Information provided START
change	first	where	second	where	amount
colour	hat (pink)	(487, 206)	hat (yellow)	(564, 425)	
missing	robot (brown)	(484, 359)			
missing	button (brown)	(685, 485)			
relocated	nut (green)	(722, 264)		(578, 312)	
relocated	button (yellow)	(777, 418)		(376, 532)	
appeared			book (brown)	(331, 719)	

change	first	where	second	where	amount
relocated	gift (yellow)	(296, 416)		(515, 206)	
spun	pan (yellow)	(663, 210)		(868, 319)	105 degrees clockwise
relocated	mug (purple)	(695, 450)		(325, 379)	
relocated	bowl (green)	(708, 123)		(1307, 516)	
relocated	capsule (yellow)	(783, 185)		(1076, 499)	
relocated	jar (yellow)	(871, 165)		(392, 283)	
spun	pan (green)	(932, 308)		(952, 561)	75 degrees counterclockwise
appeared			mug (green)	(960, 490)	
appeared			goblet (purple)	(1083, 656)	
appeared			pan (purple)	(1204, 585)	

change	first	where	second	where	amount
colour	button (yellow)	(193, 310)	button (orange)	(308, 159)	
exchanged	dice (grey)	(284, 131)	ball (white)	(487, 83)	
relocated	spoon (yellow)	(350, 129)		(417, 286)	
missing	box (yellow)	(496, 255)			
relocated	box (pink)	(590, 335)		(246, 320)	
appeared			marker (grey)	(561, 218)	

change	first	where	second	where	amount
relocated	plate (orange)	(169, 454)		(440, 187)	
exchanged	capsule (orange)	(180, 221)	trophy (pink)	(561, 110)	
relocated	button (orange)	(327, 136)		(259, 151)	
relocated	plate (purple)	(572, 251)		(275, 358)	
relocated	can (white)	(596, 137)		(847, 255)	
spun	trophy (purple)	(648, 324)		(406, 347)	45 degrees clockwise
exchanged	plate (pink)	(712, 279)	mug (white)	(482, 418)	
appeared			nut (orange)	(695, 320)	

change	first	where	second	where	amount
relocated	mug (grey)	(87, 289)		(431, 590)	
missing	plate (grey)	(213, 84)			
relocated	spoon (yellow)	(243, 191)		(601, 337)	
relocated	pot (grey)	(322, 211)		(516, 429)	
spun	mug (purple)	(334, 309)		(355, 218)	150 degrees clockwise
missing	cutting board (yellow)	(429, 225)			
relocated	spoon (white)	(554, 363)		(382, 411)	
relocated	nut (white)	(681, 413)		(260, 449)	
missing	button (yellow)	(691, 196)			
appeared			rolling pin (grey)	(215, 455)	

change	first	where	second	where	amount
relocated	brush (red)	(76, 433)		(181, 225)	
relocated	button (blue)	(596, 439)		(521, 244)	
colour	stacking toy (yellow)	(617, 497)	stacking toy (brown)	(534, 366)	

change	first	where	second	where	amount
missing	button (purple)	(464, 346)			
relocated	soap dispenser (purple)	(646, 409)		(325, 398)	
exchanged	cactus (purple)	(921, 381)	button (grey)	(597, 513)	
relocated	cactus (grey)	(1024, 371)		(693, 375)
Information provided END
* Prompt
After reading through the records, retype all of them exactly.

* Result of the task
change	first	where	second	where	amount
colour	hat (pink)	(487, 206)	hat (yellow)	(564, 425)	
missing	robot (brown)	(484, 359)			
missing	button (brown)	(685, 485)			
relocated	nut (green)	(722, 264)		(578, 312)	
relocated	button (yellow)	(777, 418)		(376, 532)	
appeared			book (brown)	(331, 719)	

change	first	where	second	where	amount
relocated	gift (yellow)	(296, 416)		(515, 206)	
spun	pan (yellow)	(663, 210)		(868, 319)	105 degrees clockwise
relocated	mug (purple)	(695, 450)		(325, 379)	
relocated	bowl (green)	(708, 123)		(1307, 516)	
relocated	capsule (yellow)	(783, 185)		(1076, 499)	
relocated	jar (yellow)	(871, 165)		(392, 283)	
spun	pan (green)	(932, 308)		(952, 561)	75 degrees counterclockwise
appeared			mug (green)	(960, 490)	
appeared			goblet (purple)	(1083, 656)	
appeared			pan (purple)	(1204, 585)	

change	first	where	second	where	amount
colour	button (yellow)	(193, 310)	button (orange)	(308, 159)	
exchanged	dice (grey)	(284, 131)	ball (white)	(487, 83)	
relocated	spoon (yellow)	(350, 129)		(417, 286)	
missing	box (yellow)	(496, 255)			
relocated	box (pink)	(590, 335)		(246, 320)	
appeared			marker (grey)	(561, 218)	

change	first	where	second	where	amount
relocated	plate (orange)	(169, 454)		(440, 187)	
exchanged	capsule (orange)	(180, 221)	trophy (pink)	(561, 110)	
relocated	button (orange)	(327, 136)		(259, 151)	
relocated	plate (purple)	(572, 251)		(275, 358)	
relocated	can (white)	(596, 137)		(847, 255)	
spun	trophy (purple)	(648, 324)		(406, 347)	45 degrees clockwise
exchanged	plate (pink)	(712, 279)	mug (white)	(482, 418)	
appeared			nut (orange)	(695, 320)	

change	first	where	second	where	amount
relocated	mug (grey)	(87, 289)		(431, 590)	
missing	plate (grey)	(213, 84)			
relocated	spoon (yellow)	(243, 191)		(601, 337)	
relocated	pot (grey)	(322, 211)		(516, 429)	
spun	mug (purple)	(334, 309)		(355, 218)	150 degrees clockwise
missing	cutting board (yellow)	(429, 225)			
relocated	spoon (white)	(554, 363)		(382, 411)	
relocated	nut (white)	(681, 413)		(260, 449)	
missing	button (yellow)	(691, 196)			
appeared			rolling pin (grey)	(215, 455)	

change	first	where	second	where	amount
relocated	brush (red)	(76, 433)		(181, 225)	
relocated	button (blue)	(596, 439)		(521, 244)	
colour	stacking toy (yellow)	(617, 497)	stacking toy (brown)	(534, 366)	

change	first	where	second	where	amount
missing	button (purple)	(464, 346)			
relocated	soap dispenser (purple)	(646, 409)		(325, 398)	
exchanged	cactus (purple)	(921, 381)	button (grey)	(597, 513)	
relocated	cactus (grey)	(1024, 371)		(693, 375)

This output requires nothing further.